### Work order
Set down exactly the lines that run from the one containing "none -> tan slope J10:J11 level 1 top 11" to the end of the material below, both included, without pictures.

++++

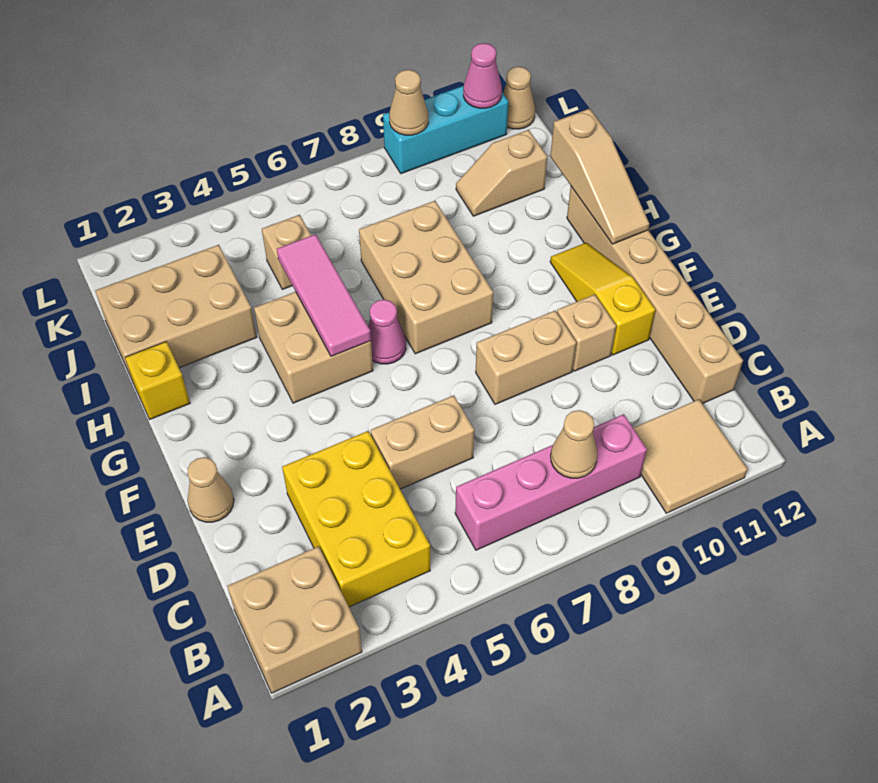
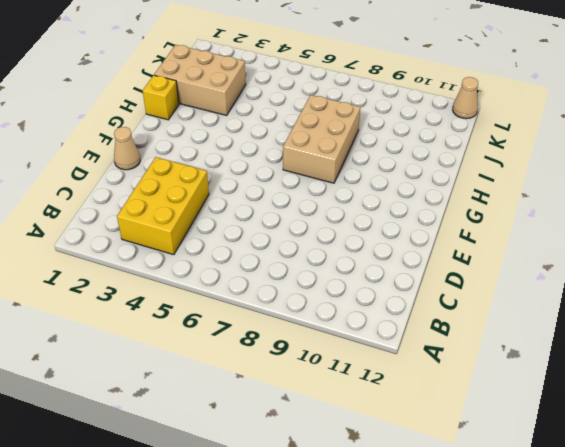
none -> tan brick A1:B2 level 1
none -> tan tile A10:B11 level 1
none -> pink brick B6:B9 level 1

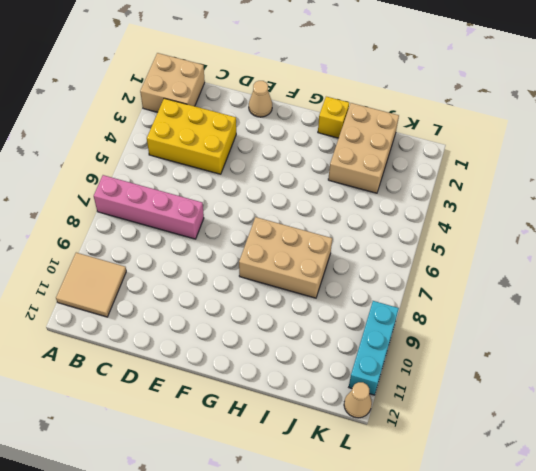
pink brick A7:D7 level 1 -> pink brick B6:B9 level 1
none -> tan brick C12:H12 level 1
none -> tan brick D5:D6 level 1
none -> tan brick E8:E9 level 1

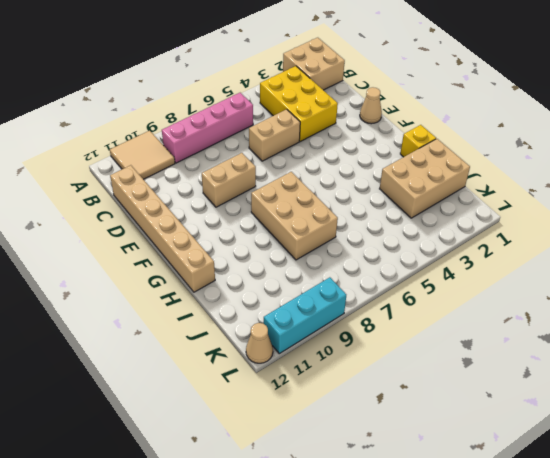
none -> tan brick E10 level 1
none -> yellow slope E11:G11 level 1 top E
none -> tan brick G4:H5 level 1

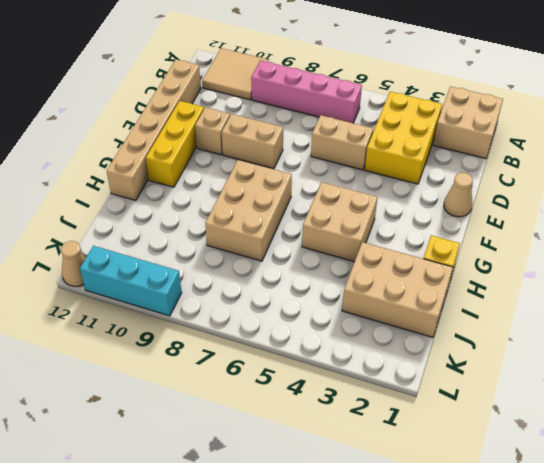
yellow brick E11:G11 level 1 -> yellow slope E11:G11 level 1 top E
none -> pink cone G6 level 1
none -> tan brick J5 level 1
none -> tan slope J10:J11 level 1 top 11

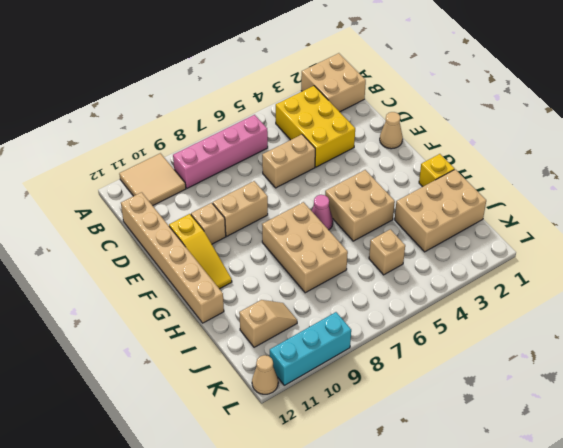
none -> tan cone B8 level 2
none -> pink tile G5:I5 level 2
none -> tan slope G12:I12 level 2 top I

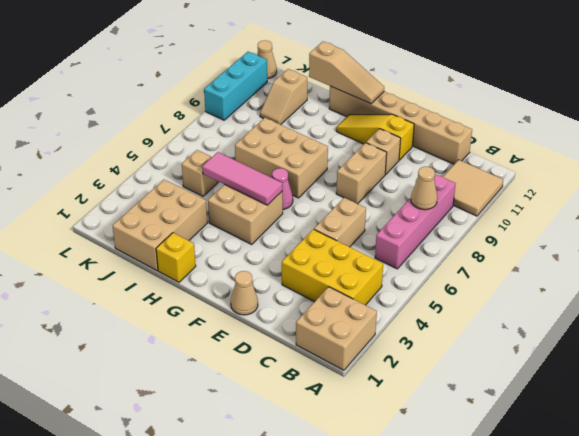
none -> tan cone L9 level 2
none -> pink cone L11 level 2

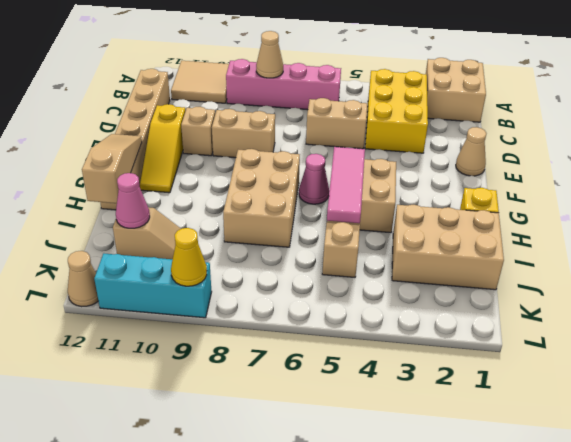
pink cone J11 level 2 -> pink cone L11 level 2
yellow cone L9 level 2 -> tan cone L9 level 2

++++

### Written reply
none -> tan slope J10:J11 level 1 top 11

none -> tan cone B8 level 2
none -> pink tile G5:I5 level 2
none -> tan slope G12:I12 level 2 top I

none -> tan cone L9 level 2
none -> pink cone L11 level 2

pink cone J11 level 2 -> pink cone L11 level 2
yellow cone L9 level 2 -> tan cone L9 level 2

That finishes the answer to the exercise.